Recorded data
┏━━

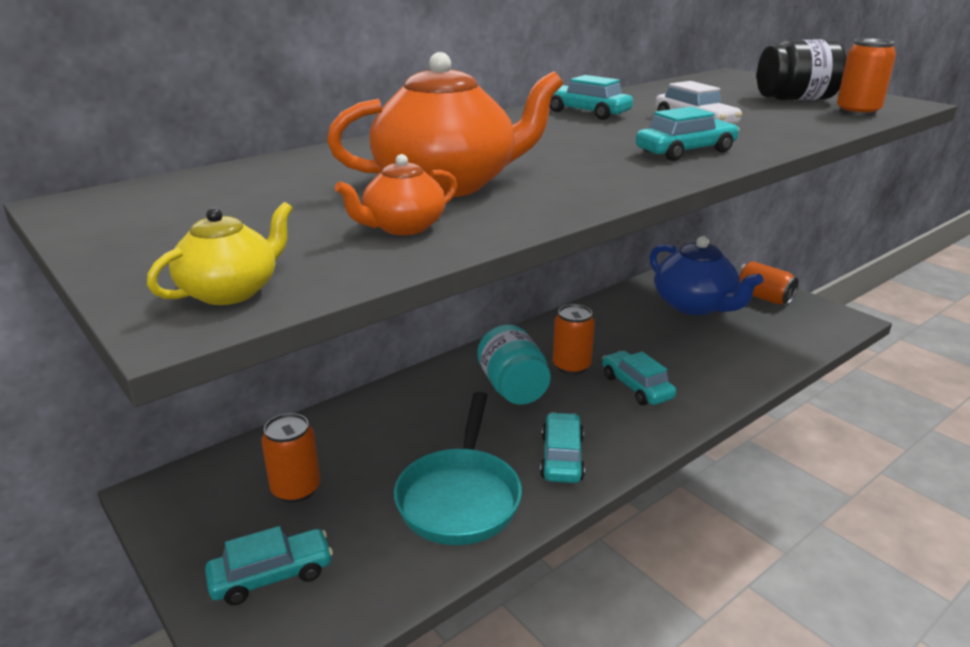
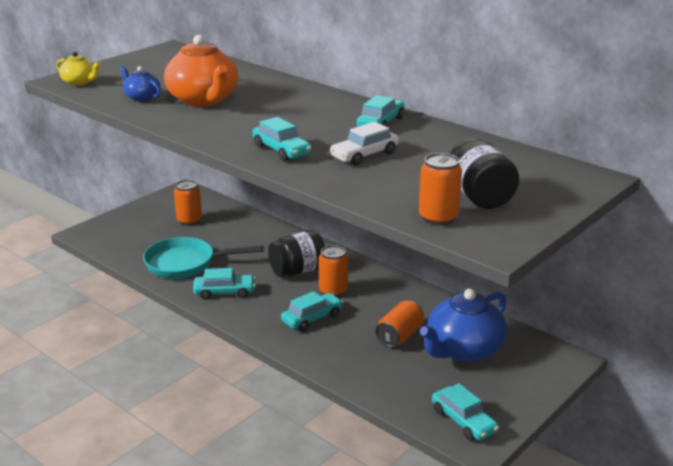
camera: 80 degrees right, 0 degrees up
(271, 575) = (131, 226): turquoise car -> turquoise car (463, 421)
(403, 227) = (142, 97): orange teapot -> blue teapot
(513, 388) = (297, 271): turquoise jar -> black jar
(763, 297) = (504, 392): orange can -> orange can (399, 336)

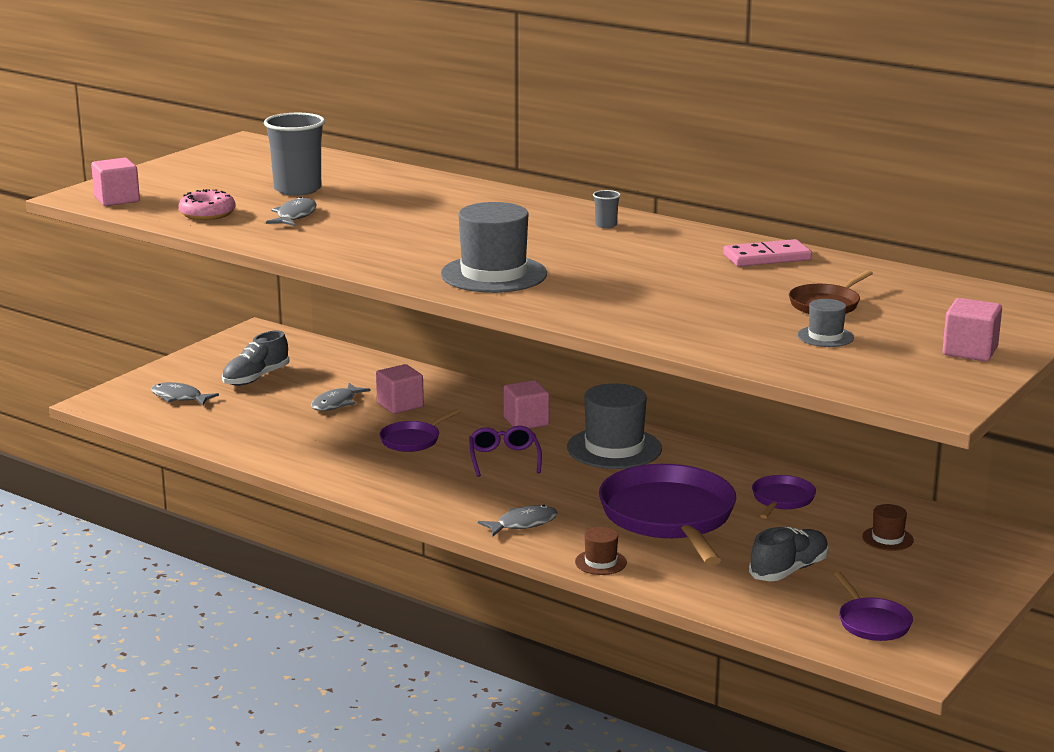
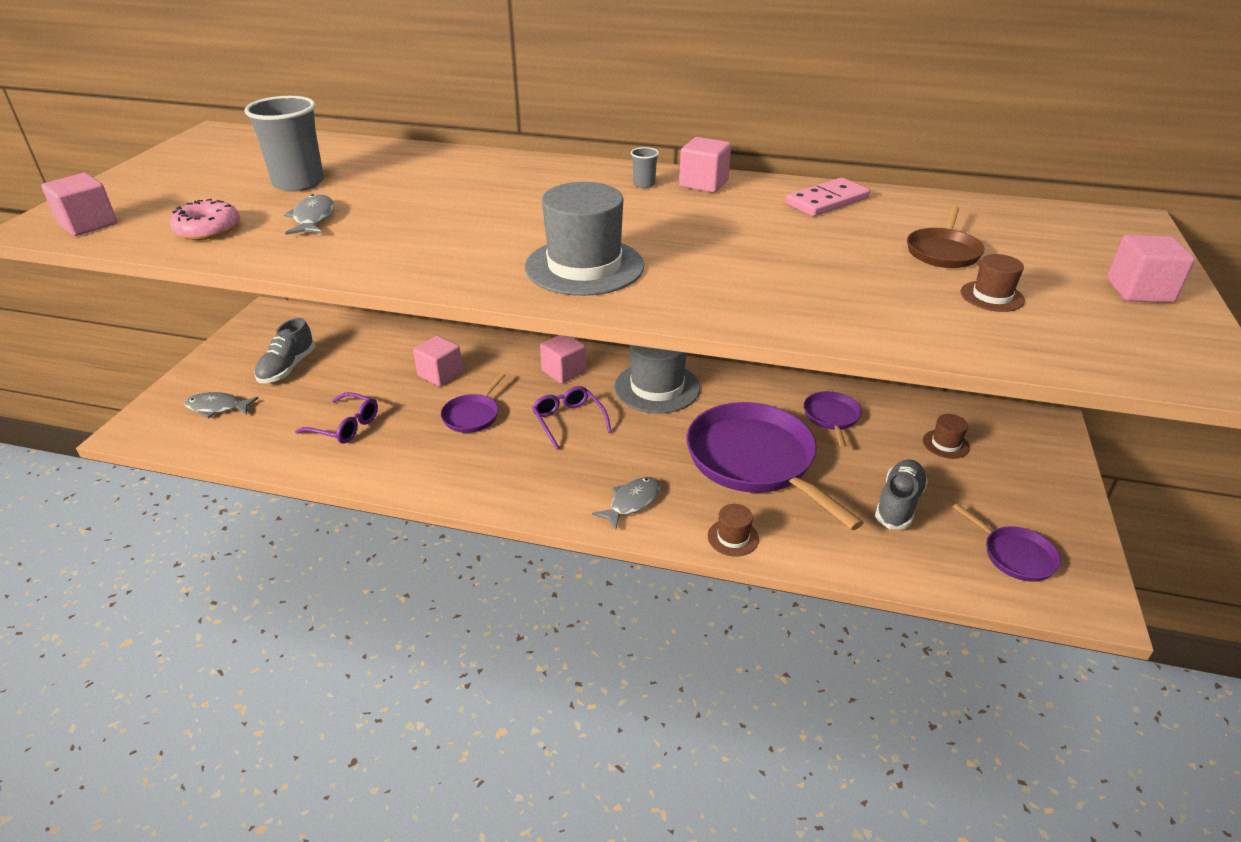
camera: 20 degrees left, 15 degrees up
(288, 429) = (345, 426): none -> purple glasses
(336, 403) = (379, 384): grey fish -> none
(663, 231) = (703, 183): none -> pink cube
(825, 336) = (992, 296): grey hat -> brown hat

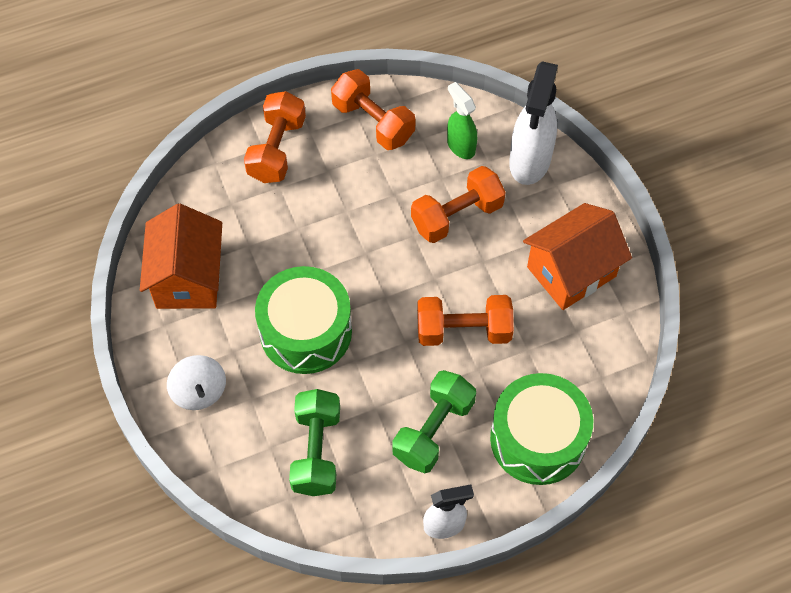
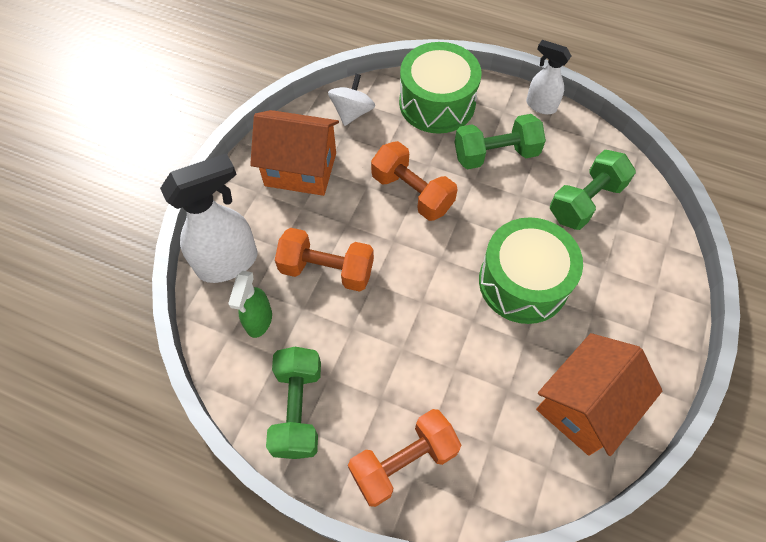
camera: 135 degrees left, 0 degrees up
(199, 391) = (642, 305): white spinning top -> white spinning top (352, 112)
(373, 122) = (298, 409): orange dumbbell -> green dumbbell

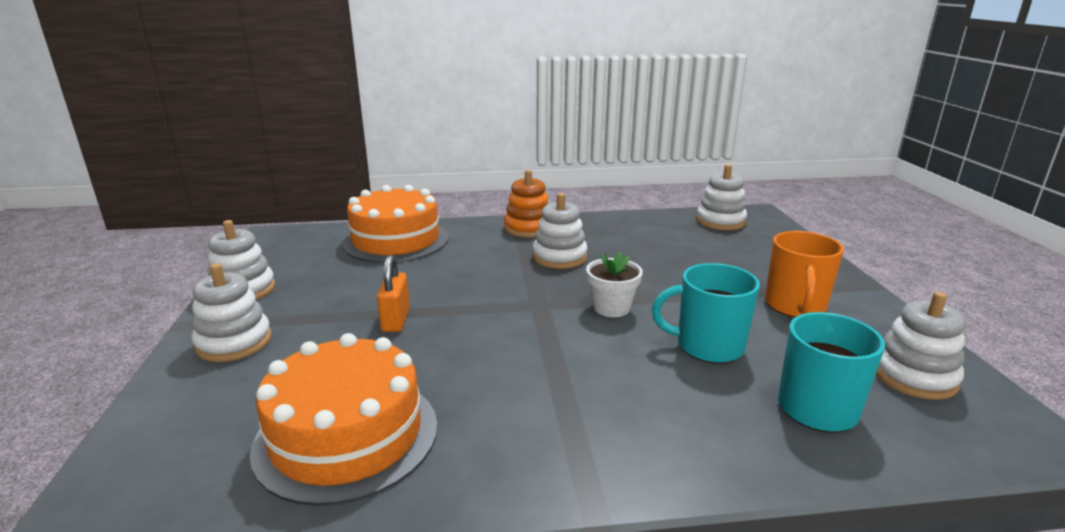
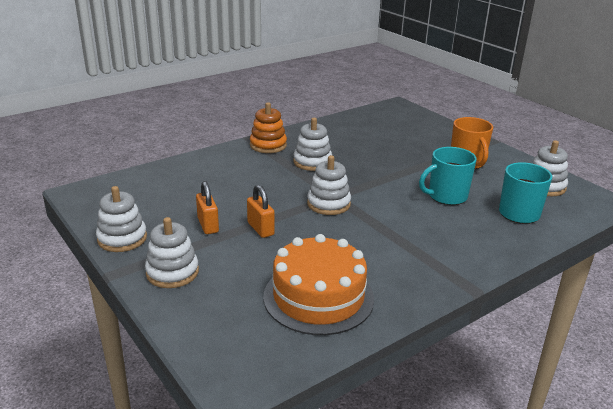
camera: 30 degrees left, 5 degrees up
(344, 299) = (208, 225): none -> orange padlock
(396, 240) = (185, 175): orange cake -> none
(611, 308) = (377, 187): white flower pot -> none
(720, 221) = (382, 115): white stacking toy -> white stacking toy (328, 204)

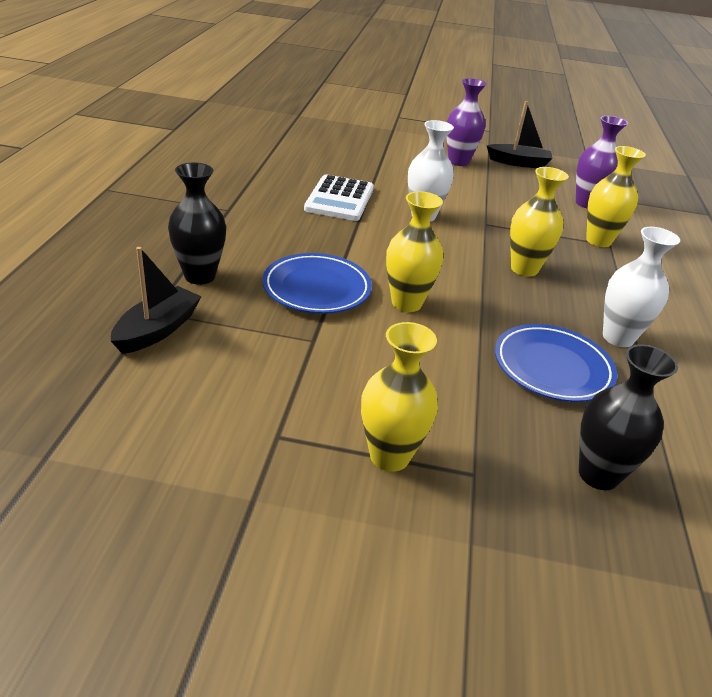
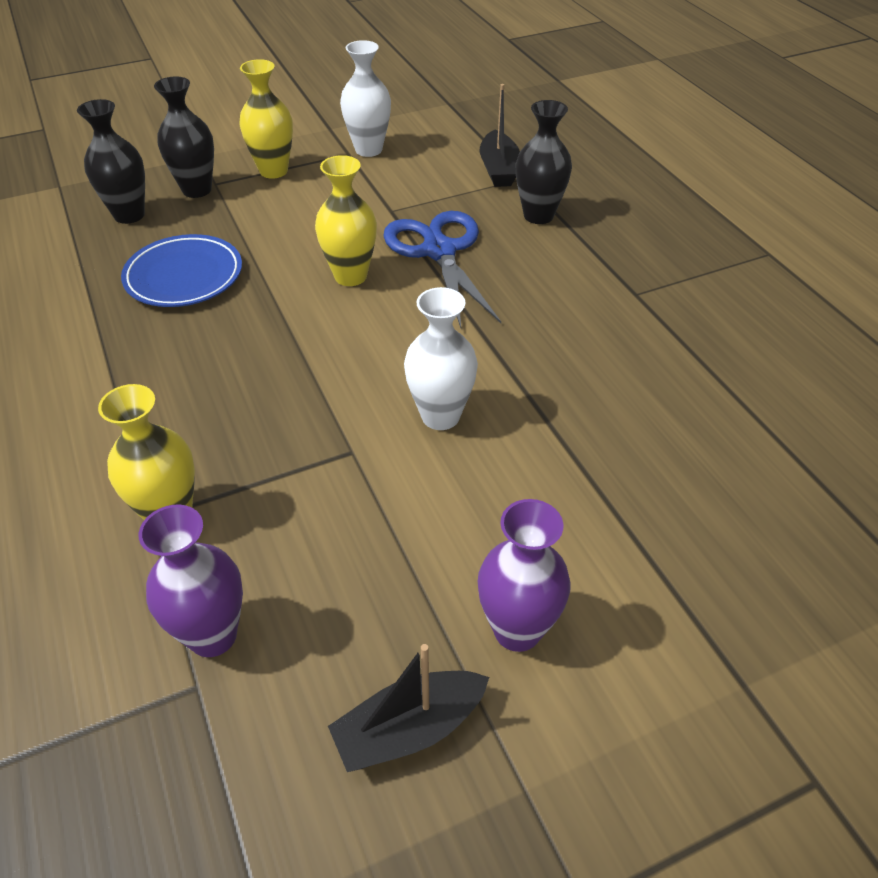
camera: 150 degrees right, 10 degrees up
(316, 288) = (439, 251): blue plate -> blue scissors
(339, 199) = (564, 383): white calculator -> none
(501, 474) = (197, 190): none -> black vase
(524, 269) = (258, 387): yellow vase -> none
(618, 337) = (123, 340): white vase -> white vase (368, 150)

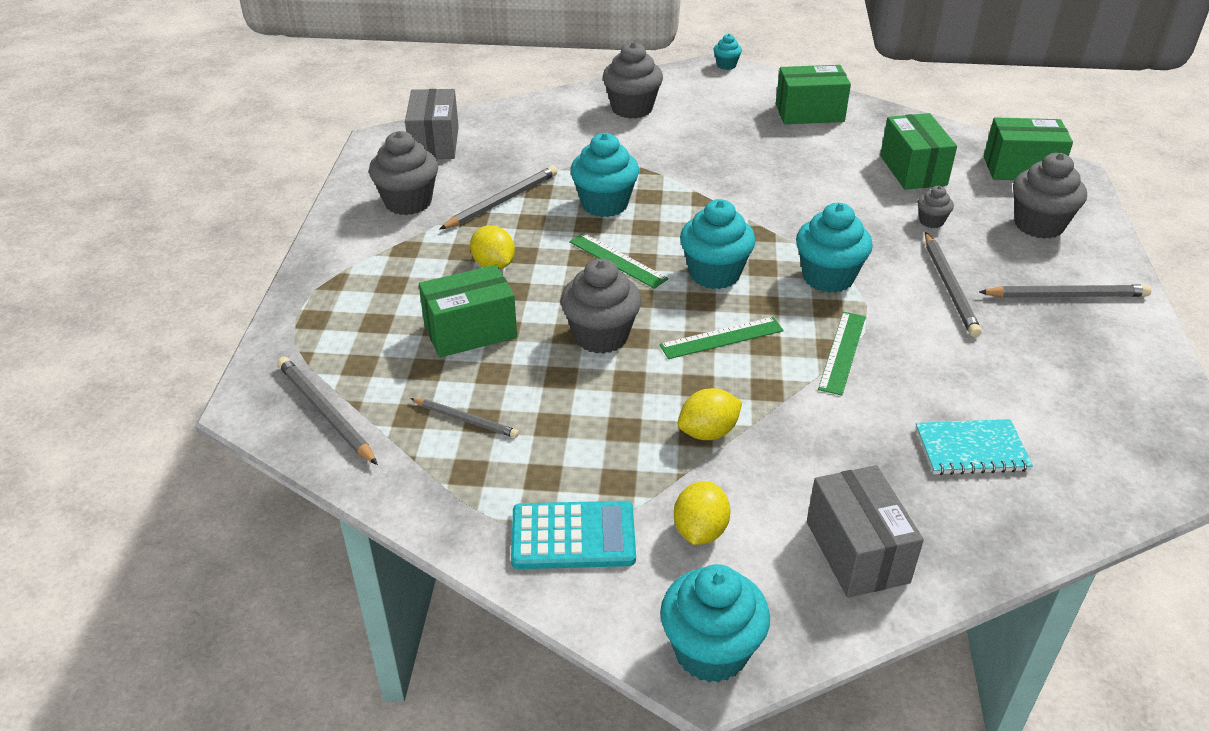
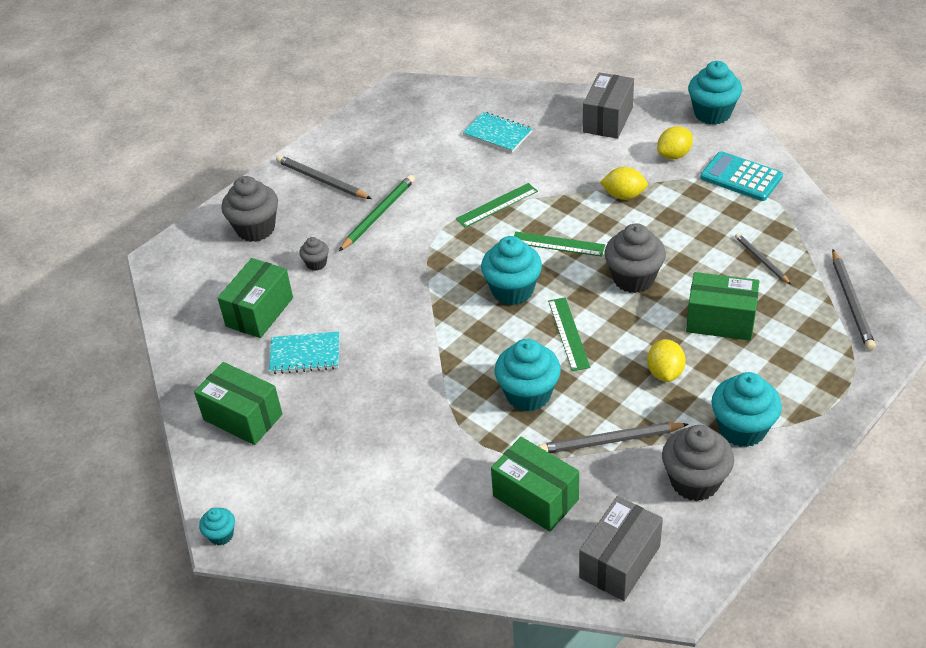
camera: 140 degrees left, 5 degrees up
(632, 108) = (386, 512): grey cupcake -> none
(826, 160) = (305, 354): none -> turquoise notebook
(828, 277) = (442, 254): turquoise cupcake -> turquoise cupcake (742, 429)
(950, 287) = (378, 214): grey pencil -> green pencil
(1021, 169) = (186, 276): green box -> green box (535, 497)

┗━━

- **Brief**
The answer must be an exact transcription of the lines from the one containing "(501, 474) = (197, 190): none -> black vase" through the last line of the records above, both included, with no pictures.

- **Answer space**
(501, 474) = (197, 190): none -> black vase
(524, 269) = (258, 387): yellow vase -> none
(618, 337) = (123, 340): white vase -> white vase (368, 150)

camera: 140 degrees left, 5 degrees up
(632, 108) = (386, 512): grey cupcake -> none
(826, 160) = (305, 354): none -> turquoise notebook
(828, 277) = (442, 254): turquoise cupcake -> turquoise cupcake (742, 429)
(950, 287) = (378, 214): grey pencil -> green pencil
(1021, 169) = (186, 276): green box -> green box (535, 497)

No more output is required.